What the task asks
Pictures are not part of the copy. Reproduce all the records exactly.
(Records to use)
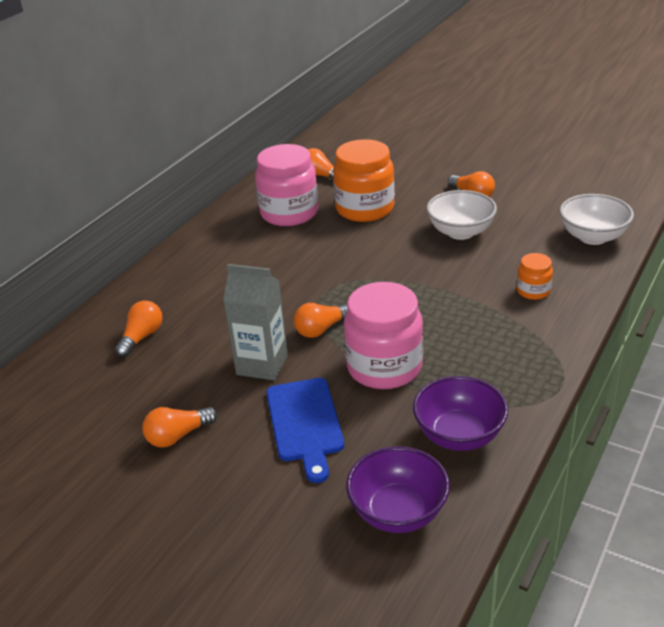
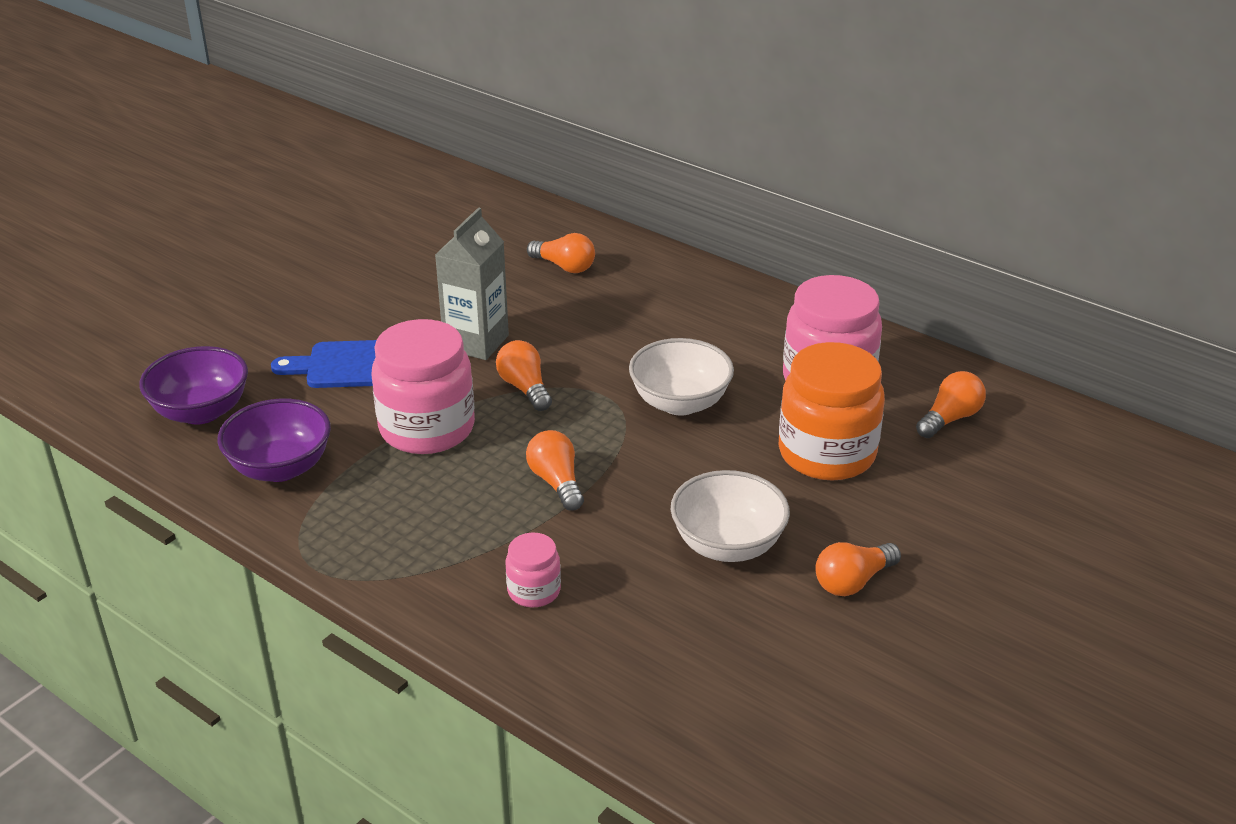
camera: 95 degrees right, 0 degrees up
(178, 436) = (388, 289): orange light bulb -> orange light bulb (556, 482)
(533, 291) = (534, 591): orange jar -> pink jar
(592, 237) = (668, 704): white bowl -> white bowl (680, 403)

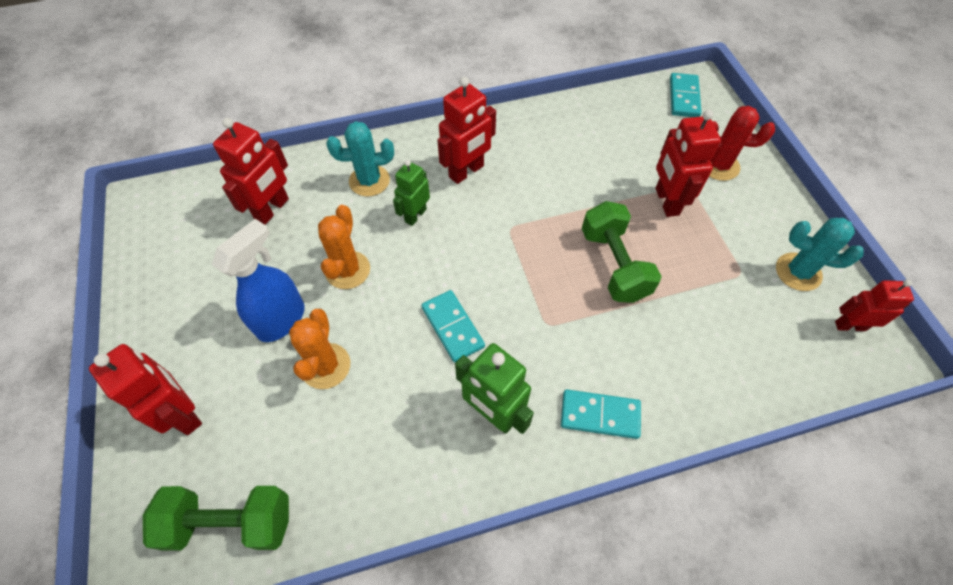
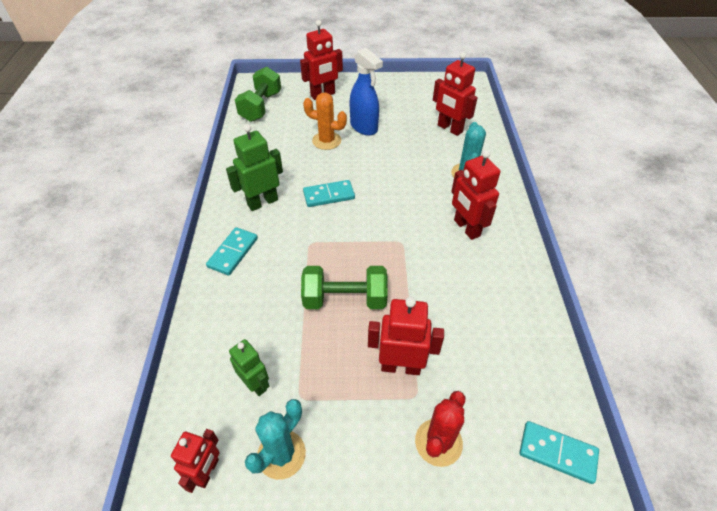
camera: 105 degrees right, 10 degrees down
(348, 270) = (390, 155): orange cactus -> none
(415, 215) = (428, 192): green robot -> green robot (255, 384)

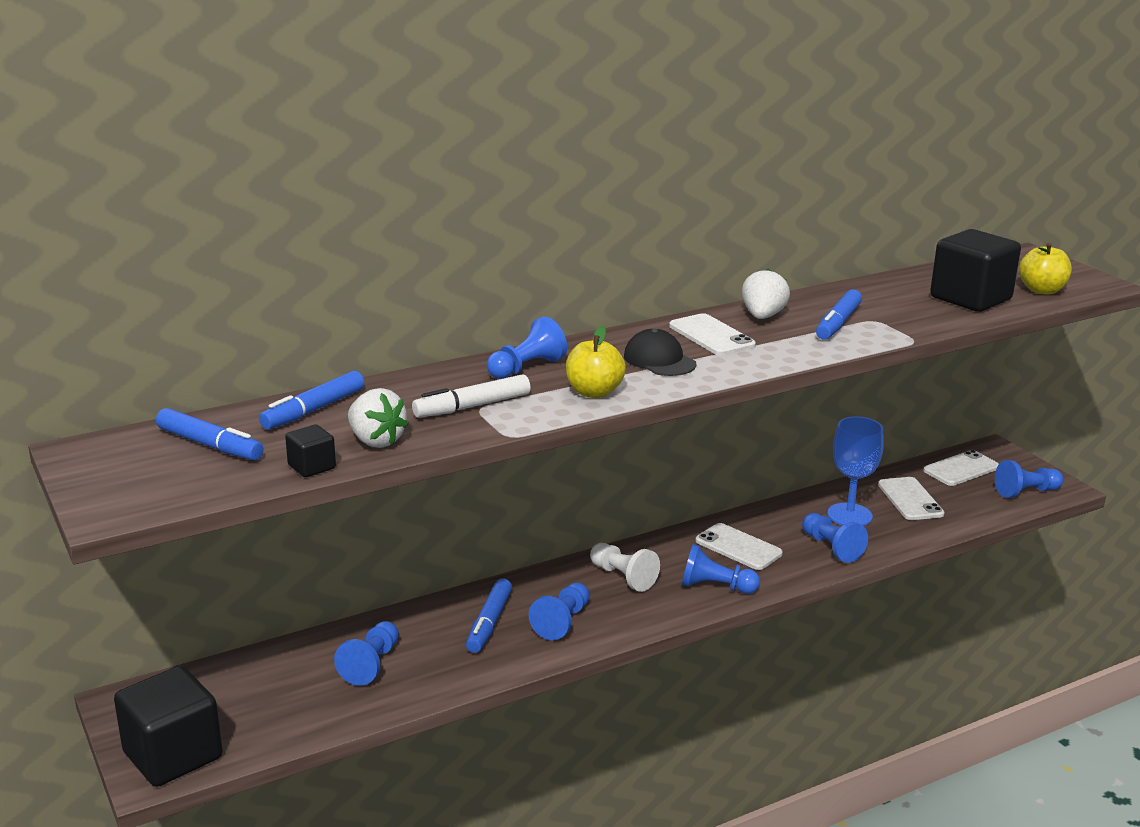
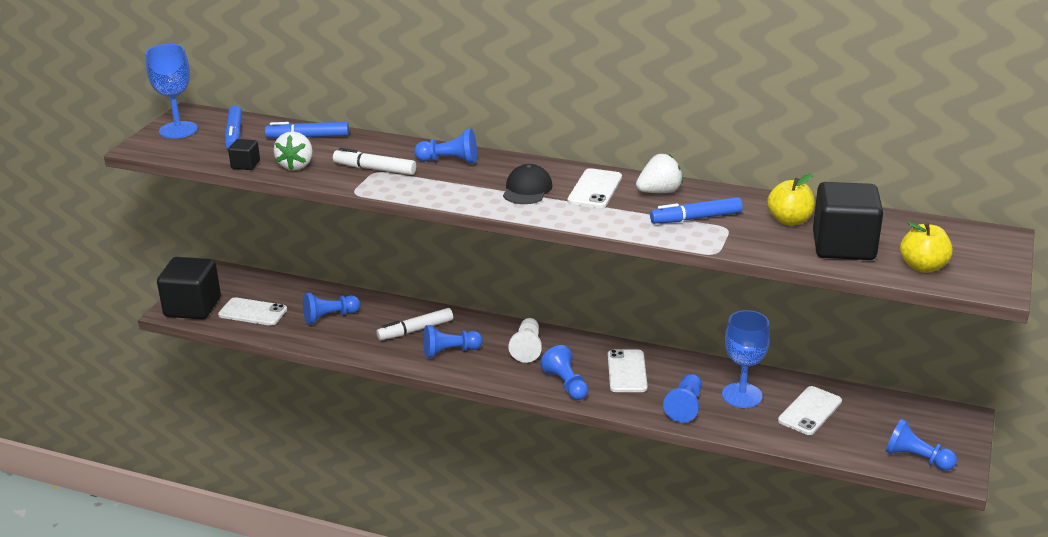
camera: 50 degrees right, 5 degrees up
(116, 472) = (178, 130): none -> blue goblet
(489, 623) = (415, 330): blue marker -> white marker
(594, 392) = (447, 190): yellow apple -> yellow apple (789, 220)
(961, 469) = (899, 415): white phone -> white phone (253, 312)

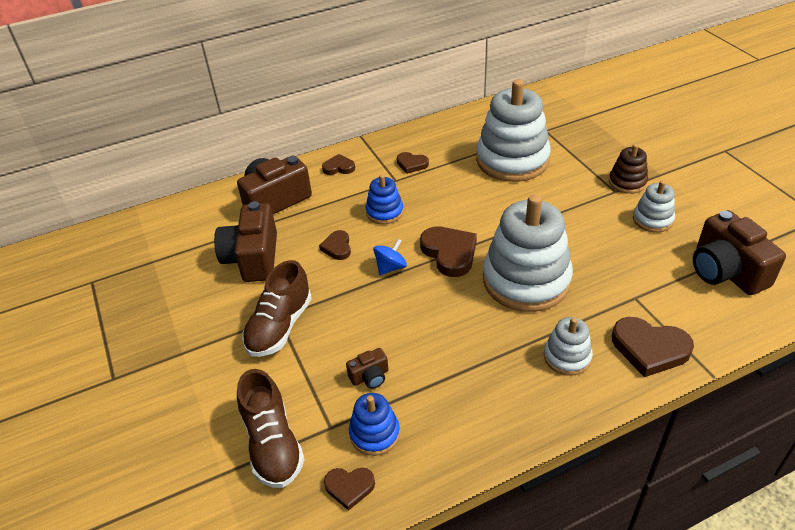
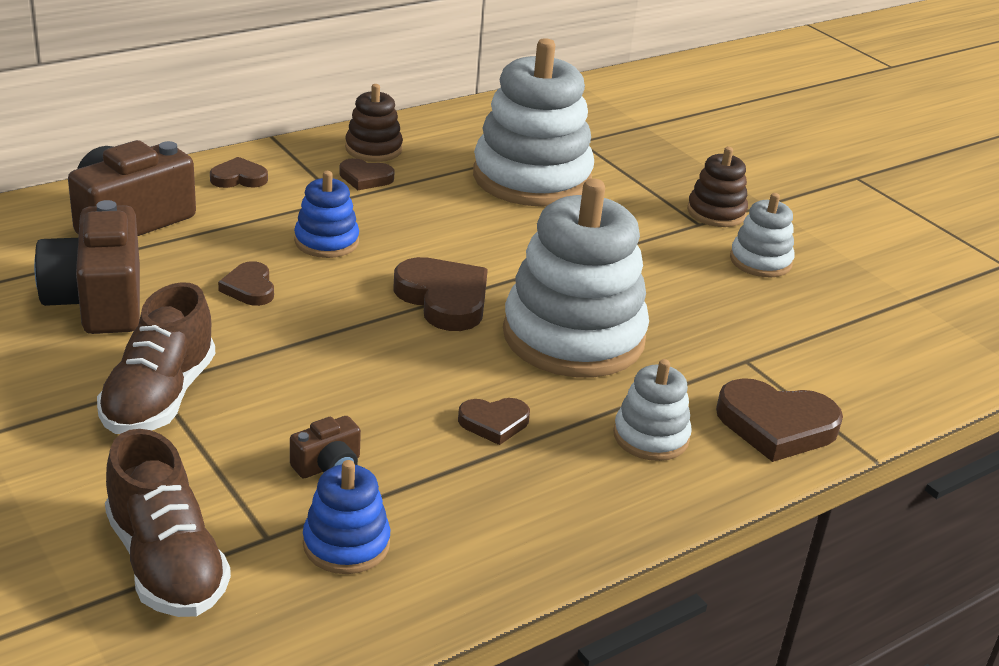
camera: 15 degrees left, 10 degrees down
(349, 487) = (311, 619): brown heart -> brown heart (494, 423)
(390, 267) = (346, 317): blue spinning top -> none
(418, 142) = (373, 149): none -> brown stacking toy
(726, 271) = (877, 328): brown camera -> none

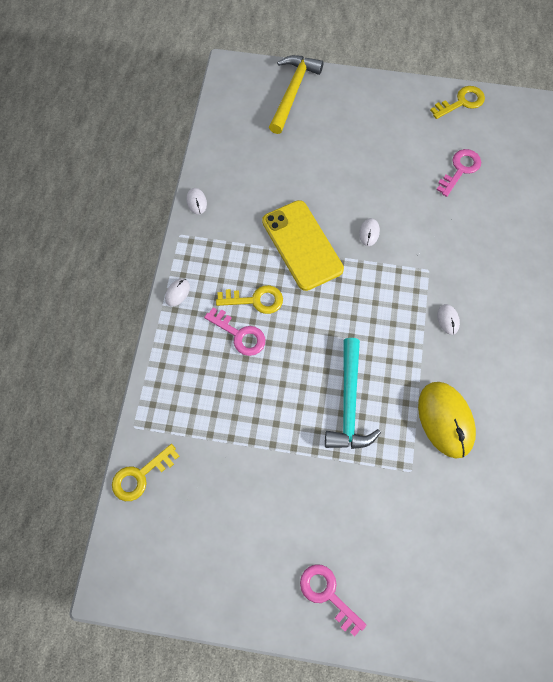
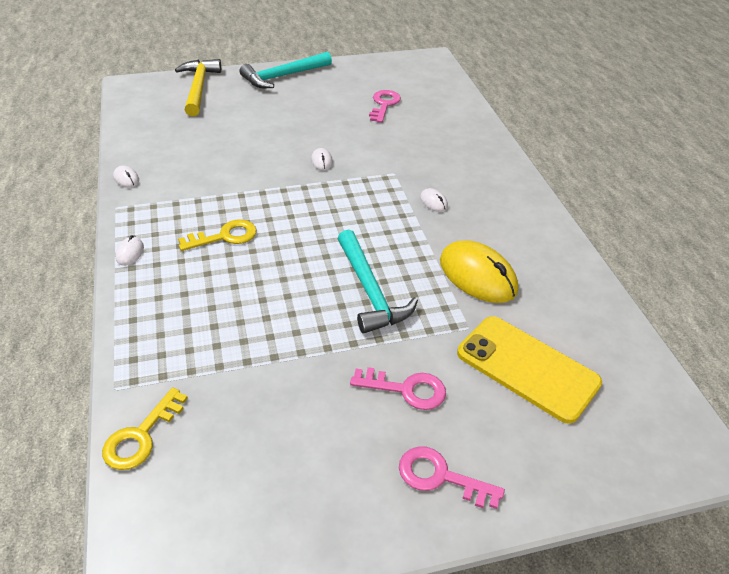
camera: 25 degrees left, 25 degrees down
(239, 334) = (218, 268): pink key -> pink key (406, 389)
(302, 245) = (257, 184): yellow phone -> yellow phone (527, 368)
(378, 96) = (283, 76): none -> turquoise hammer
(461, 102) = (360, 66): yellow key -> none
(End Records to use)
Reply to the exercise
camera: 95 degrees right, 0 degrees up
(178, 436) = (388, 289): orange light bulb -> orange light bulb (556, 482)
(533, 291) = (534, 591): orange jar -> pink jar
(592, 237) = (668, 704): white bowl -> white bowl (680, 403)

camera: 105 degrees right, 10 degrees down
(348, 270) = (390, 155): orange cactus -> none
(415, 215) = (428, 192): green robot -> green robot (255, 384)

camera: 50 degrees right, 5 degrees up
(116, 472) = (178, 130): none -> blue goblet
(489, 623) = (415, 330): blue marker -> white marker
(594, 392) = (447, 190): yellow apple -> yellow apple (789, 220)
(961, 469) = (899, 415): white phone -> white phone (253, 312)

camera: 15 degrees left, 10 degrees down
(349, 487) = (311, 619): brown heart -> brown heart (494, 423)
(390, 267) = (346, 317): blue spinning top -> none
(418, 142) = (373, 149): none -> brown stacking toy
(726, 271) = (877, 328): brown camera -> none

camera: 25 degrees left, 25 degrees down
(239, 334) = (218, 268): pink key -> pink key (406, 389)
(302, 245) = (257, 184): yellow phone -> yellow phone (527, 368)
(378, 96) = (283, 76): none -> turquoise hammer
(461, 102) = (360, 66): yellow key -> none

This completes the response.